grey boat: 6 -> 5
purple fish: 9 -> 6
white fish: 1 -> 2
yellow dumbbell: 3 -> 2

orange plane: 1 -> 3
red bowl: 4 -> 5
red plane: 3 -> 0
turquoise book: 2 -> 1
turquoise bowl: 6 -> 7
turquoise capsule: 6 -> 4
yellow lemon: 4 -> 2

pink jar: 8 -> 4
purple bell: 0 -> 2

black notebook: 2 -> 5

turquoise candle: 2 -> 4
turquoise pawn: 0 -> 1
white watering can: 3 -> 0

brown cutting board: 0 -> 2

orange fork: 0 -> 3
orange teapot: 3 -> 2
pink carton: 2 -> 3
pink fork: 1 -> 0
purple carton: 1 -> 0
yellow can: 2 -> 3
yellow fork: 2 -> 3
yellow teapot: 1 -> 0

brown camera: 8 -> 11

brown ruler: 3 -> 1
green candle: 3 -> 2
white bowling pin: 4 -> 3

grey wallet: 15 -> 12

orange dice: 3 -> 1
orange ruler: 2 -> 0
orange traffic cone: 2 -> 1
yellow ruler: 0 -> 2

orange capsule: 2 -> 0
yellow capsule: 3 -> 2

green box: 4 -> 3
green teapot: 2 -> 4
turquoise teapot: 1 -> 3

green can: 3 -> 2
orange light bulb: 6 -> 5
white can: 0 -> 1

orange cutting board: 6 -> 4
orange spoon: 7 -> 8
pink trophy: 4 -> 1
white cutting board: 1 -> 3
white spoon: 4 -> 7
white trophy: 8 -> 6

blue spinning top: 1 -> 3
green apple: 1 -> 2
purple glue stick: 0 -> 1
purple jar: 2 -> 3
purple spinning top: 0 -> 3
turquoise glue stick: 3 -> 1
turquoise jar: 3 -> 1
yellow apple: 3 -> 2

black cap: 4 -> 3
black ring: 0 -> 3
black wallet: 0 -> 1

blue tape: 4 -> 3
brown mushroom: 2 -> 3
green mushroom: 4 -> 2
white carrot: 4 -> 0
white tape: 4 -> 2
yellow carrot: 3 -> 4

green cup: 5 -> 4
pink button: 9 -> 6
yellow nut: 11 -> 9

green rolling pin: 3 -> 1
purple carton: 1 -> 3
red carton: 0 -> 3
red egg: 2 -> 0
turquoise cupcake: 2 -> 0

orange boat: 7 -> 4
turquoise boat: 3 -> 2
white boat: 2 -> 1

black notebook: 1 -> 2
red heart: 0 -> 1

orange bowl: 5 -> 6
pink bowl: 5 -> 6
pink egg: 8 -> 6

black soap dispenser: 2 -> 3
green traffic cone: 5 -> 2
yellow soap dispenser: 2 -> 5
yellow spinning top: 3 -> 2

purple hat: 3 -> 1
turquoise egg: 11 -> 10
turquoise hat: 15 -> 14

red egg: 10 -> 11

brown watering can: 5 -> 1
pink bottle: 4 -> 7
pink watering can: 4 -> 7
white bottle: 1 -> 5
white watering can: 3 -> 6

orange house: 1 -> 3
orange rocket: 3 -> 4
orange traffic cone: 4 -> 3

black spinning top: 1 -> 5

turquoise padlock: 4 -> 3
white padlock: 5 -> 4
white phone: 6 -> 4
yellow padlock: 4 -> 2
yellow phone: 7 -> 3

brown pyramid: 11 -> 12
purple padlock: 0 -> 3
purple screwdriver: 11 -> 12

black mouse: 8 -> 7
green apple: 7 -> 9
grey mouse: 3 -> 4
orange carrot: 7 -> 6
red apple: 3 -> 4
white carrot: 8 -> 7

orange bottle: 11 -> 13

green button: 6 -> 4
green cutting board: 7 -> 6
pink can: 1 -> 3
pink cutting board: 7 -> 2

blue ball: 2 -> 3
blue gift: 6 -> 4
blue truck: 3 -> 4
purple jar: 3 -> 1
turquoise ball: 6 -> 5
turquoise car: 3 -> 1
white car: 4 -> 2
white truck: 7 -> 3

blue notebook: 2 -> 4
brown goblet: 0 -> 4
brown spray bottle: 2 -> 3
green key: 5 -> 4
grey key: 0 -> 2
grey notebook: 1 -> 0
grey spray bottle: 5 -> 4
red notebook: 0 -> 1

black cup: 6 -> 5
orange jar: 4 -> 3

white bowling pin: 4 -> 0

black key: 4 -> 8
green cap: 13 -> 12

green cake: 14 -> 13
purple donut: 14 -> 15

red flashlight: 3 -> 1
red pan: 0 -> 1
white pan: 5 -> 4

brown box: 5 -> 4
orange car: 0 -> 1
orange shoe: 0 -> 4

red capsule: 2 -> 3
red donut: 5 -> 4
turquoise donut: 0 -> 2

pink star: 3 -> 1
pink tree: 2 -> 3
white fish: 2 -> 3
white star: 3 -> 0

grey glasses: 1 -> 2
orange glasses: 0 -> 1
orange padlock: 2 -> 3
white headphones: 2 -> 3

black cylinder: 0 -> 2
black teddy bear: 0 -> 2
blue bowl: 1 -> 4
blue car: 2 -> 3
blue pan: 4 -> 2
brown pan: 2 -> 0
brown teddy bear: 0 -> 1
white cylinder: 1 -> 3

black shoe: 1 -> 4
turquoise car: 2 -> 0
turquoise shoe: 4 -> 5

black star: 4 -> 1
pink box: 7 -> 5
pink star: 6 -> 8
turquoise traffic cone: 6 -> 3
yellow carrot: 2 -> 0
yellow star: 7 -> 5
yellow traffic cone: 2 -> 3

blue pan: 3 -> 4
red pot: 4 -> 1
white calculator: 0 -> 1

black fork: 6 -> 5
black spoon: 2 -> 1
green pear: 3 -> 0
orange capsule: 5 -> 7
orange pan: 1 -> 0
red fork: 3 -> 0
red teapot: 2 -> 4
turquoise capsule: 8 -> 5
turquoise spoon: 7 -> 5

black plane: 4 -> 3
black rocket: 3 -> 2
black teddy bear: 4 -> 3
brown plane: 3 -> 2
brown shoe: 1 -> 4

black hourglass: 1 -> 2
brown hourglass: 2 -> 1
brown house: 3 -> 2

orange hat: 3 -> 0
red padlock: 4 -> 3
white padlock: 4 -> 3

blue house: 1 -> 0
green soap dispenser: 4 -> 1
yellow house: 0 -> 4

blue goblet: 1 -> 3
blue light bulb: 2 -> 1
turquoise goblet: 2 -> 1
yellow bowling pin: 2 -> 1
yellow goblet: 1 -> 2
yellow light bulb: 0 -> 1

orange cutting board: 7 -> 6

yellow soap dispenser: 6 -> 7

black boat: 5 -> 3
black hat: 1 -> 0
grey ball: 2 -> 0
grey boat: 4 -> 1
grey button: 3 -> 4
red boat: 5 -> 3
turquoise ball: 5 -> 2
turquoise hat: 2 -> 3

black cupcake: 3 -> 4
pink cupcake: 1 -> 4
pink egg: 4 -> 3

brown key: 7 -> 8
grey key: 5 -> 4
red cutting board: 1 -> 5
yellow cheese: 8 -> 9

━━━━━━━━━━━━━━━━

#### [WHAT YOU ARE ASKED TO DO]
From the entries above, write out only the lines starting at the line that holds "blue pan: 4 -> 2" and ending at the line that holds "turquoise ball: 5 -> 2", keeping both and matching them exactly.

#### [RESULT OF THE TASK]
blue pan: 4 -> 2
brown pan: 2 -> 0
brown teddy bear: 0 -> 1
white cylinder: 1 -> 3

black shoe: 1 -> 4
turquoise car: 2 -> 0
turquoise shoe: 4 -> 5

black star: 4 -> 1
pink box: 7 -> 5
pink star: 6 -> 8
turquoise traffic cone: 6 -> 3
yellow carrot: 2 -> 0
yellow star: 7 -> 5
yellow traffic cone: 2 -> 3

blue pan: 3 -> 4
red pot: 4 -> 1
white calculator: 0 -> 1

black fork: 6 -> 5
black spoon: 2 -> 1
green pear: 3 -> 0
orange capsule: 5 -> 7
orange pan: 1 -> 0
red fork: 3 -> 0
red teapot: 2 -> 4
turquoise capsule: 8 -> 5
turquoise spoon: 7 -> 5

black plane: 4 -> 3
black rocket: 3 -> 2
black teddy bear: 4 -> 3
brown plane: 3 -> 2
brown shoe: 1 -> 4

black hourglass: 1 -> 2
brown hourglass: 2 -> 1
brown house: 3 -> 2

orange hat: 3 -> 0
red padlock: 4 -> 3
white padlock: 4 -> 3

blue house: 1 -> 0
green soap dispenser: 4 -> 1
yellow house: 0 -> 4

blue goblet: 1 -> 3
blue light bulb: 2 -> 1
turquoise goblet: 2 -> 1
yellow bowling pin: 2 -> 1
yellow goblet: 1 -> 2
yellow light bulb: 0 -> 1

orange cutting board: 7 -> 6

yellow soap dispenser: 6 -> 7

black boat: 5 -> 3
black hat: 1 -> 0
grey ball: 2 -> 0
grey boat: 4 -> 1
grey button: 3 -> 4
red boat: 5 -> 3
turquoise ball: 5 -> 2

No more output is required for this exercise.